* Information:
########

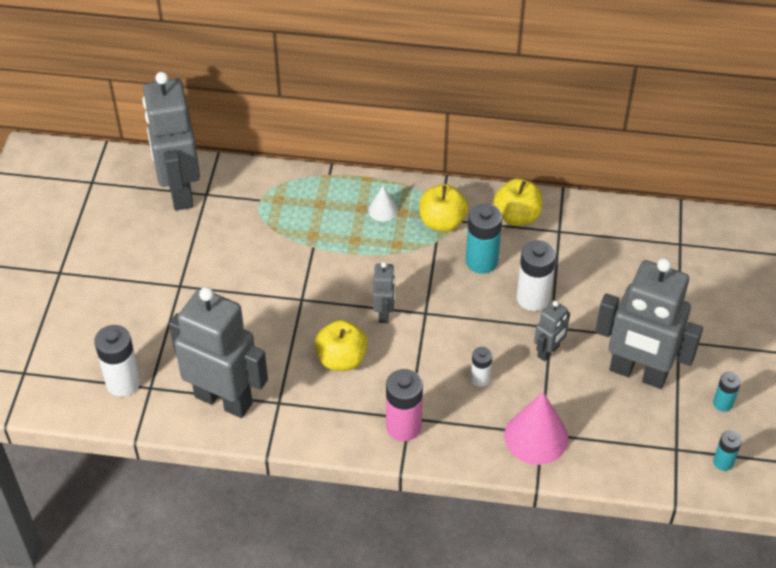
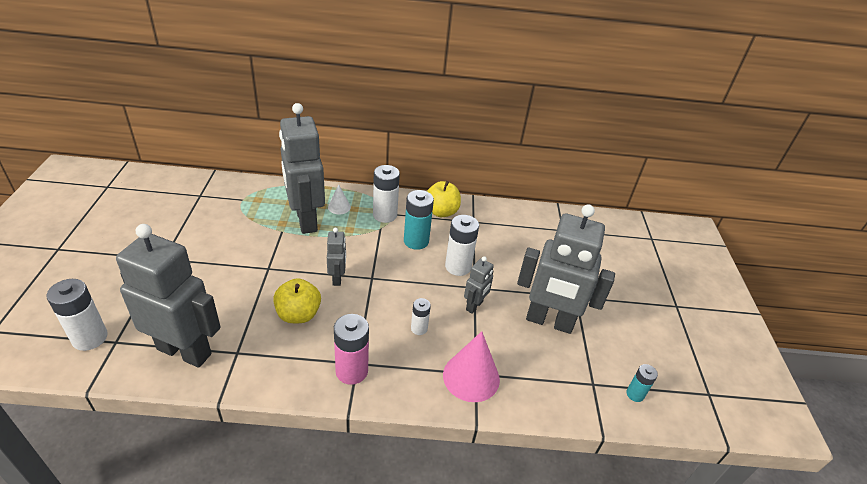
camera: 10 degrees left, 10 degrees down
(180, 191) = (178, 193): grey robot -> grey robot (305, 220)
(442, 222) = (385, 215): yellow apple -> white battery
(722, 403) = (622, 344): turquoise battery -> none

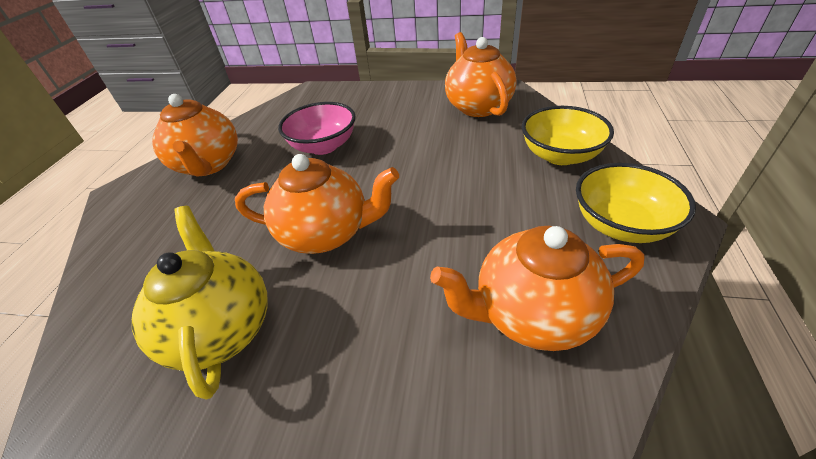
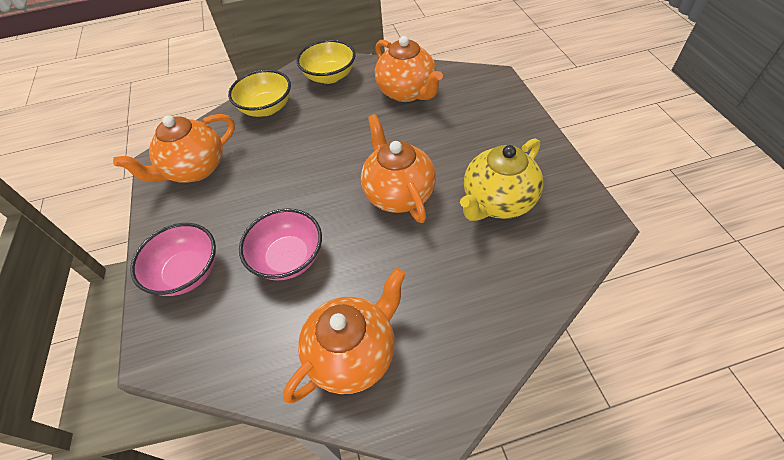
camera: 115 degrees left, 10 degrees up
(360, 101) = (187, 272): none -> pink bowl

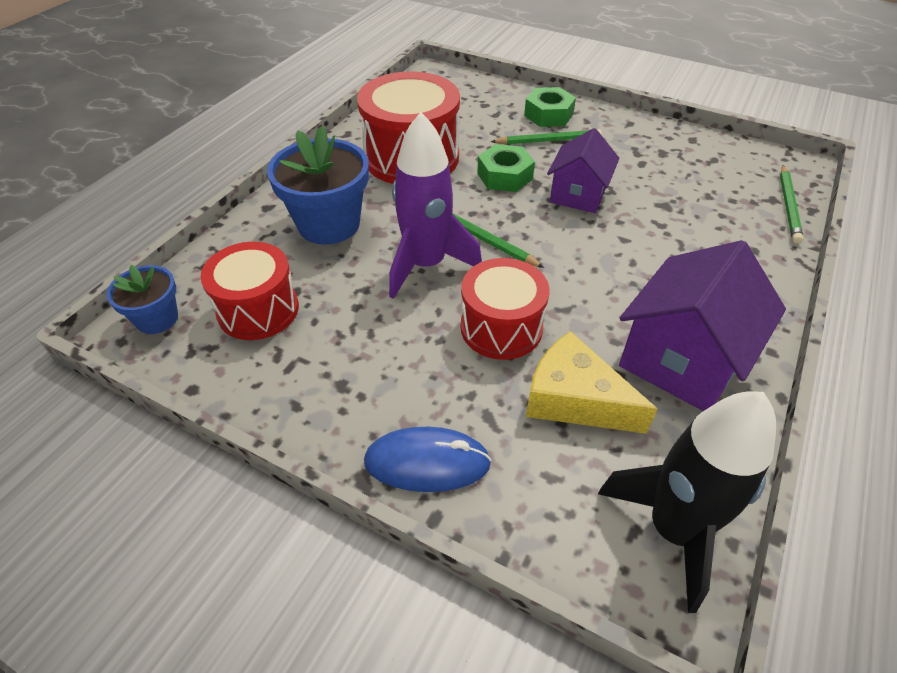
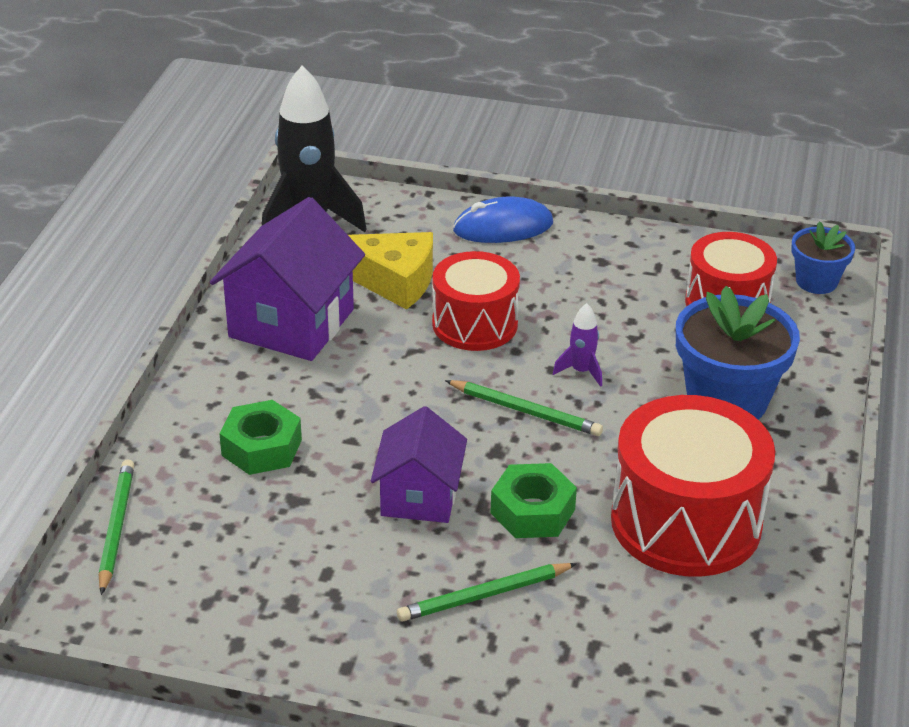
camera: 165 degrees right, 10 degrees down
(426, 265) = (581, 371): purple rocket -> purple rocket, size x0.44
(548, 115) = (498, 661): green nut -> green nut (261, 447)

########

* Action item:
Leave out the pictures and print every line of the data exactly.

* Task solution:
camera: 10 degrees left, 10 degrees down
(180, 191) = (178, 193): grey robot -> grey robot (305, 220)
(442, 222) = (385, 215): yellow apple -> white battery
(722, 403) = (622, 344): turquoise battery -> none

camera: 115 degrees left, 10 degrees up
(360, 101) = (187, 272): none -> pink bowl

camera: 165 degrees right, 10 degrees down
(426, 265) = (581, 371): purple rocket -> purple rocket, size x0.44
(548, 115) = (498, 661): green nut -> green nut (261, 447)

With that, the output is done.